___ Information shown

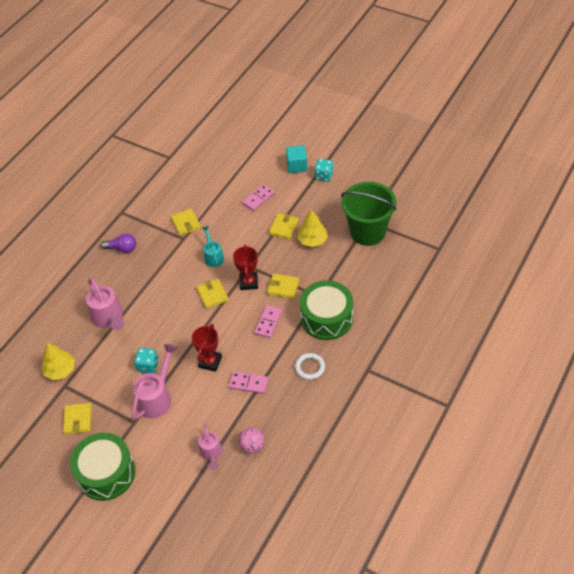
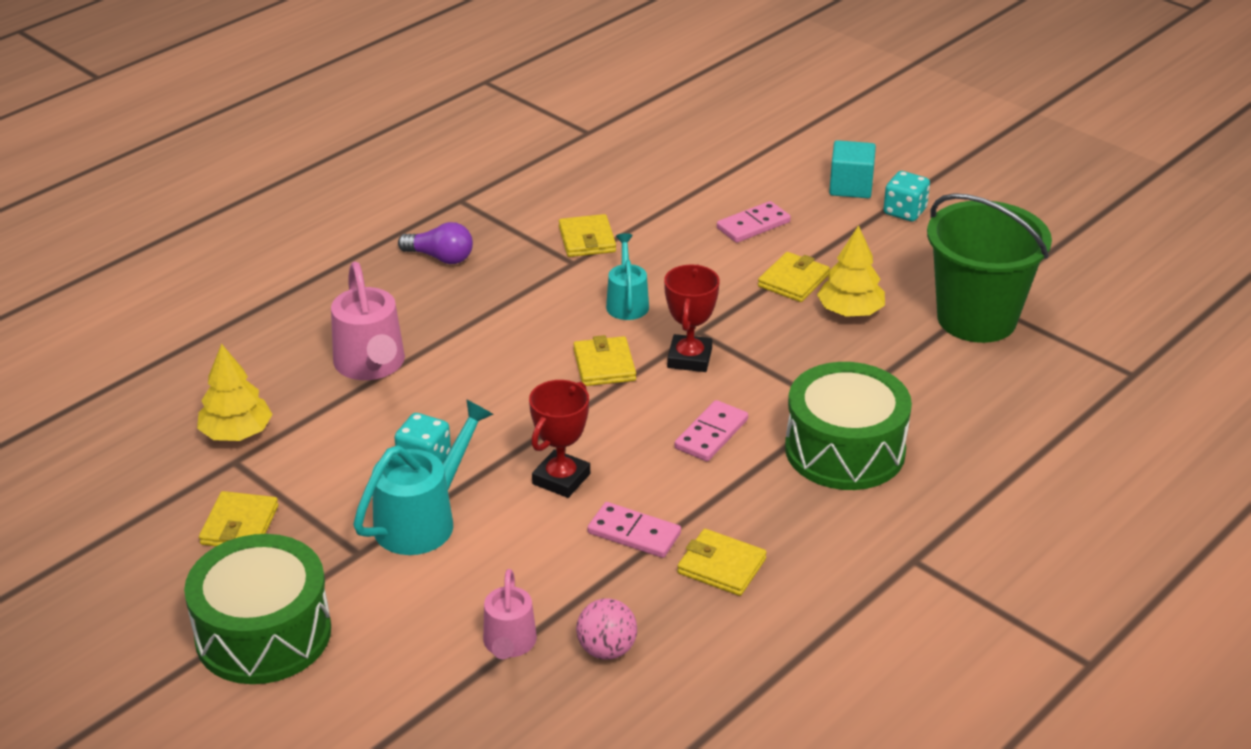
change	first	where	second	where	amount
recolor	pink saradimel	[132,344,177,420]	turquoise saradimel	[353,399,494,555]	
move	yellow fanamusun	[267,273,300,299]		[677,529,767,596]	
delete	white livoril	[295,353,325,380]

______

• [Work task]:
Could you write out the whole listing exactly, dropping the pictures?

• [Reply]:
change	first	where	second	where	amount
recolor	pink saradimel	[132,344,177,420]	turquoise saradimel	[353,399,494,555]	
move	yellow fanamusun	[267,273,300,299]		[677,529,767,596]	
delete	white livoril	[295,353,325,380]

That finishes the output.